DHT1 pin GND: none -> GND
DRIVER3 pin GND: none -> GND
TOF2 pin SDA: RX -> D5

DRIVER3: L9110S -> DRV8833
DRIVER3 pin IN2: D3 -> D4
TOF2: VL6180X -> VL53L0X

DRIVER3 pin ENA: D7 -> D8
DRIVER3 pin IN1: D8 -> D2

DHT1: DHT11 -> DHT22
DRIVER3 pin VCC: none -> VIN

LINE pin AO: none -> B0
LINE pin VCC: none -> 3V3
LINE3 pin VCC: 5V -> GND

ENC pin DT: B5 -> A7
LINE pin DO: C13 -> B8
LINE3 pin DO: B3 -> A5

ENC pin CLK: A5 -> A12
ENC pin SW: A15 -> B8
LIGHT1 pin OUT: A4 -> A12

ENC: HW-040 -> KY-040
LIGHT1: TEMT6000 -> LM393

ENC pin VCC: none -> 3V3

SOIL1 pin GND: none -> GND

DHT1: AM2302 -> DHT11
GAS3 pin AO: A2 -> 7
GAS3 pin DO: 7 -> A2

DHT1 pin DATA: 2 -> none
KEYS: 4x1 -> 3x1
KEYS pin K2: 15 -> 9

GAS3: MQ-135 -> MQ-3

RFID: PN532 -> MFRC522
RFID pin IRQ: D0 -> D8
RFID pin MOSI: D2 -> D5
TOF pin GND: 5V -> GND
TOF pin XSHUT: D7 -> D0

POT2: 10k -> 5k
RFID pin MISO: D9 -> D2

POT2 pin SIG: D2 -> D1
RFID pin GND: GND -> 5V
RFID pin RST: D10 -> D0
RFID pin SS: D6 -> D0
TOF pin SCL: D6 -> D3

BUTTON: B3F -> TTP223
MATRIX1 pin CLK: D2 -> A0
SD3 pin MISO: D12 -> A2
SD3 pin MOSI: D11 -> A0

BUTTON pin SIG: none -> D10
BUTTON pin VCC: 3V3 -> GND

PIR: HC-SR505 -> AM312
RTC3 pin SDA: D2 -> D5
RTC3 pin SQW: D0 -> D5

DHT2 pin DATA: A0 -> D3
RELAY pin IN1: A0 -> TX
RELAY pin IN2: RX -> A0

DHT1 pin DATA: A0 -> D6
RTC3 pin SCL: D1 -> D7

━━━━━━

Problem details ▸
Retype the material above in full, with nothing altered.

Task solution ▸
DHT1 pin GND: none -> GND
DRIVER3 pin GND: none -> GND
TOF2 pin SDA: RX -> D5

DRIVER3: L9110S -> DRV8833
DRIVER3 pin IN2: D3 -> D4
TOF2: VL6180X -> VL53L0X

DRIVER3 pin ENA: D7 -> D8
DRIVER3 pin IN1: D8 -> D2

DHT1: DHT11 -> DHT22
DRIVER3 pin VCC: none -> VIN

LINE pin AO: none -> B0
LINE pin VCC: none -> 3V3
LINE3 pin VCC: 5V -> GND

ENC pin DT: B5 -> A7
LINE pin DO: C13 -> B8
LINE3 pin DO: B3 -> A5

ENC pin CLK: A5 -> A12
ENC pin SW: A15 -> B8
LIGHT1 pin OUT: A4 -> A12

ENC: HW-040 -> KY-040
LIGHT1: TEMT6000 -> LM393

ENC pin VCC: none -> 3V3

SOIL1 pin GND: none -> GND

DHT1: AM2302 -> DHT11
GAS3 pin AO: A2 -> 7
GAS3 pin DO: 7 -> A2

DHT1 pin DATA: 2 -> none
KEYS: 4x1 -> 3x1
KEYS pin K2: 15 -> 9

GAS3: MQ-135 -> MQ-3

RFID: PN532 -> MFRC522
RFID pin IRQ: D0 -> D8
RFID pin MOSI: D2 -> D5
TOF pin GND: 5V -> GND
TOF pin XSHUT: D7 -> D0

POT2: 10k -> 5k
RFID pin MISO: D9 -> D2

POT2 pin SIG: D2 -> D1
RFID pin GND: GND -> 5V
RFID pin RST: D10 -> D0
RFID pin SS: D6 -> D0
TOF pin SCL: D6 -> D3

BUTTON: B3F -> TTP223
MATRIX1 pin CLK: D2 -> A0
SD3 pin MISO: D12 -> A2
SD3 pin MOSI: D11 -> A0

BUTTON pin SIG: none -> D10
BUTTON pin VCC: 3V3 -> GND

PIR: HC-SR505 -> AM312
RTC3 pin SDA: D2 -> D5
RTC3 pin SQW: D0 -> D5

DHT2 pin DATA: A0 -> D3
RELAY pin IN1: A0 -> TX
RELAY pin IN2: RX -> A0

DHT1 pin DATA: A0 -> D6
RTC3 pin SCL: D1 -> D7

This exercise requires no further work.